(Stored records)
+===+

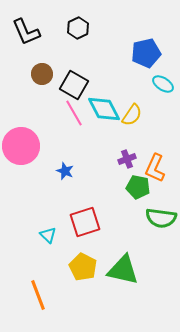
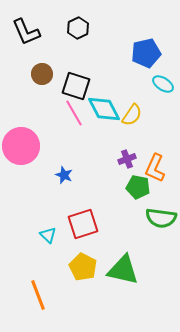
black square: moved 2 px right, 1 px down; rotated 12 degrees counterclockwise
blue star: moved 1 px left, 4 px down
red square: moved 2 px left, 2 px down
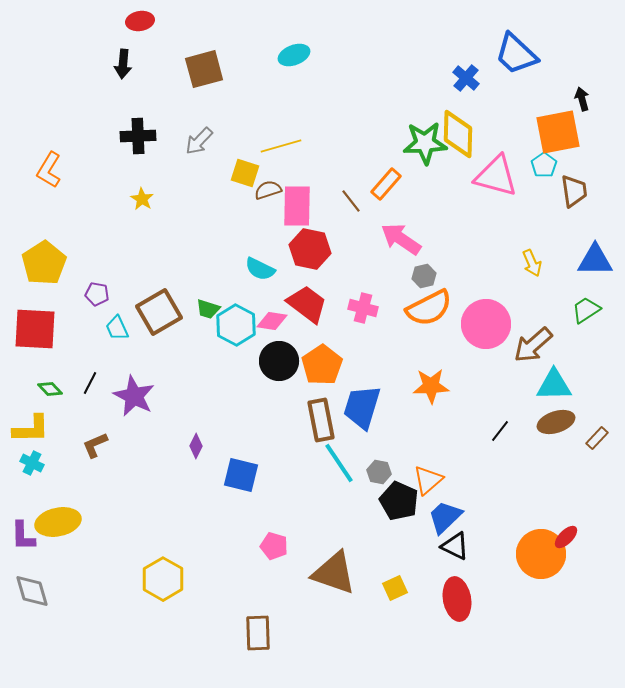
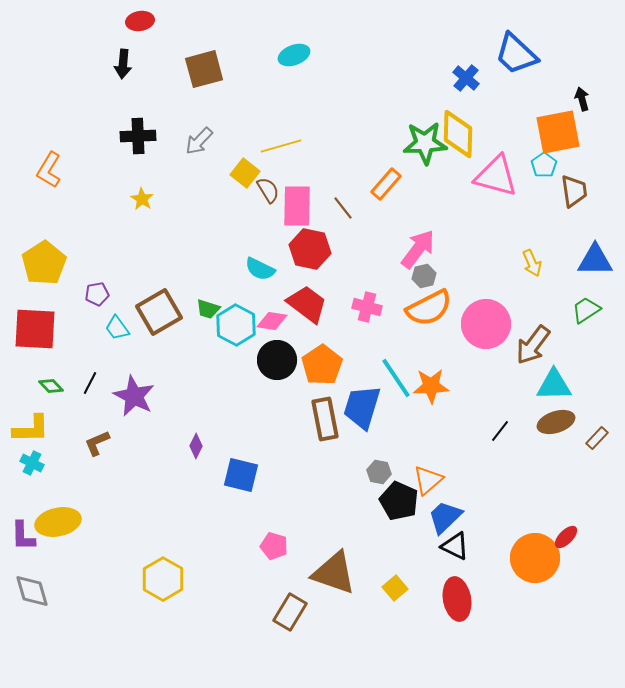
yellow square at (245, 173): rotated 20 degrees clockwise
brown semicircle at (268, 190): rotated 76 degrees clockwise
brown line at (351, 201): moved 8 px left, 7 px down
pink arrow at (401, 239): moved 17 px right, 10 px down; rotated 93 degrees clockwise
purple pentagon at (97, 294): rotated 20 degrees counterclockwise
pink cross at (363, 308): moved 4 px right, 1 px up
cyan trapezoid at (117, 328): rotated 12 degrees counterclockwise
brown arrow at (533, 345): rotated 12 degrees counterclockwise
black circle at (279, 361): moved 2 px left, 1 px up
green diamond at (50, 389): moved 1 px right, 3 px up
brown rectangle at (321, 420): moved 4 px right, 1 px up
brown L-shape at (95, 445): moved 2 px right, 2 px up
cyan line at (339, 463): moved 57 px right, 85 px up
orange circle at (541, 554): moved 6 px left, 4 px down
yellow square at (395, 588): rotated 15 degrees counterclockwise
brown rectangle at (258, 633): moved 32 px right, 21 px up; rotated 33 degrees clockwise
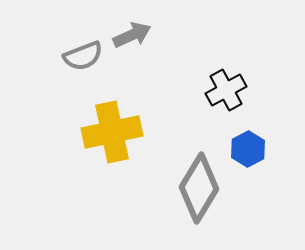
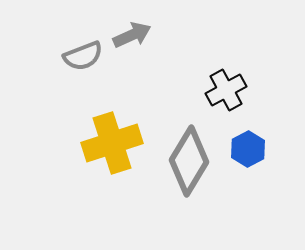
yellow cross: moved 11 px down; rotated 6 degrees counterclockwise
gray diamond: moved 10 px left, 27 px up
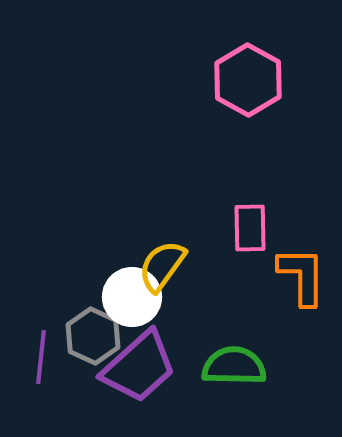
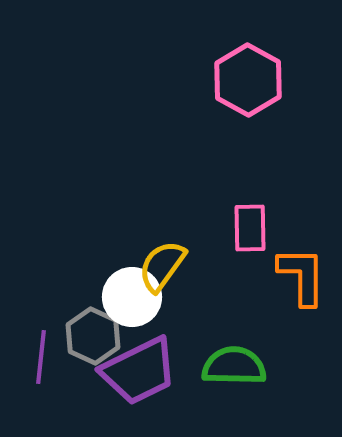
purple trapezoid: moved 4 px down; rotated 16 degrees clockwise
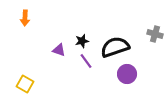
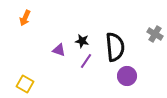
orange arrow: rotated 21 degrees clockwise
gray cross: rotated 14 degrees clockwise
black star: rotated 24 degrees clockwise
black semicircle: rotated 104 degrees clockwise
purple line: rotated 70 degrees clockwise
purple circle: moved 2 px down
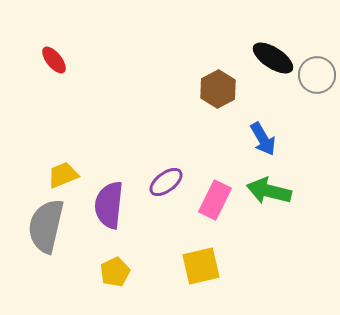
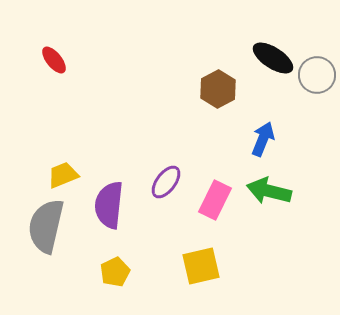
blue arrow: rotated 128 degrees counterclockwise
purple ellipse: rotated 16 degrees counterclockwise
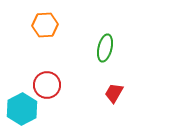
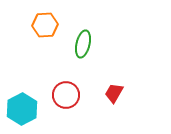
green ellipse: moved 22 px left, 4 px up
red circle: moved 19 px right, 10 px down
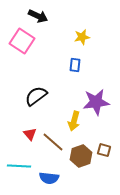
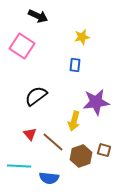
pink square: moved 5 px down
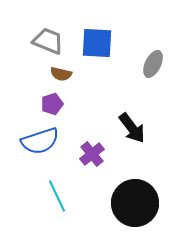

+===+

■ Job ■
Render the records above as a Markdown table with the columns "Row" and "Record," numbering the rows from 1 in order. Leave out blank lines and the pictures.

■ Finished task ■
| Row | Record |
|---|---|
| 1 | black square: moved 2 px right, 1 px down; rotated 12 degrees counterclockwise |
| 2 | blue star: moved 1 px left, 4 px down |
| 3 | red square: moved 2 px left, 2 px down |
| 4 | yellow square at (245, 173): rotated 20 degrees clockwise |
| 5 | brown semicircle at (268, 190): rotated 76 degrees clockwise |
| 6 | brown line at (351, 201): moved 8 px left, 7 px down |
| 7 | pink arrow at (401, 239): moved 17 px right, 10 px down; rotated 93 degrees clockwise |
| 8 | purple pentagon at (97, 294): rotated 20 degrees counterclockwise |
| 9 | pink cross at (363, 308): moved 4 px right, 1 px up |
| 10 | cyan trapezoid at (117, 328): rotated 12 degrees counterclockwise |
| 11 | brown arrow at (533, 345): rotated 12 degrees counterclockwise |
| 12 | black circle at (279, 361): moved 2 px left, 1 px up |
| 13 | green diamond at (50, 389): moved 1 px right, 3 px up |
| 14 | brown rectangle at (321, 420): moved 4 px right, 1 px up |
| 15 | brown L-shape at (95, 445): moved 2 px right, 2 px up |
| 16 | cyan line at (339, 463): moved 57 px right, 85 px up |
| 17 | orange circle at (541, 554): moved 6 px left, 4 px down |
| 18 | yellow square at (395, 588): rotated 15 degrees counterclockwise |
| 19 | brown rectangle at (258, 633): moved 32 px right, 21 px up; rotated 33 degrees clockwise |
| 20 | yellow cross: moved 11 px down; rotated 6 degrees counterclockwise |
| 21 | gray diamond: moved 10 px left, 27 px up |
| 22 | purple trapezoid: moved 4 px down; rotated 16 degrees clockwise |
| 23 | orange arrow: rotated 21 degrees clockwise |
| 24 | gray cross: rotated 14 degrees clockwise |
| 25 | black star: rotated 24 degrees clockwise |
| 26 | black semicircle: rotated 104 degrees clockwise |
| 27 | purple line: rotated 70 degrees clockwise |
| 28 | purple circle: moved 2 px down |
| 29 | blue arrow: rotated 128 degrees counterclockwise |
| 30 | purple ellipse: rotated 16 degrees counterclockwise |
| 31 | green ellipse: moved 22 px left, 4 px up |
| 32 | red circle: moved 19 px right, 10 px down |
| 33 | pink square: moved 5 px down |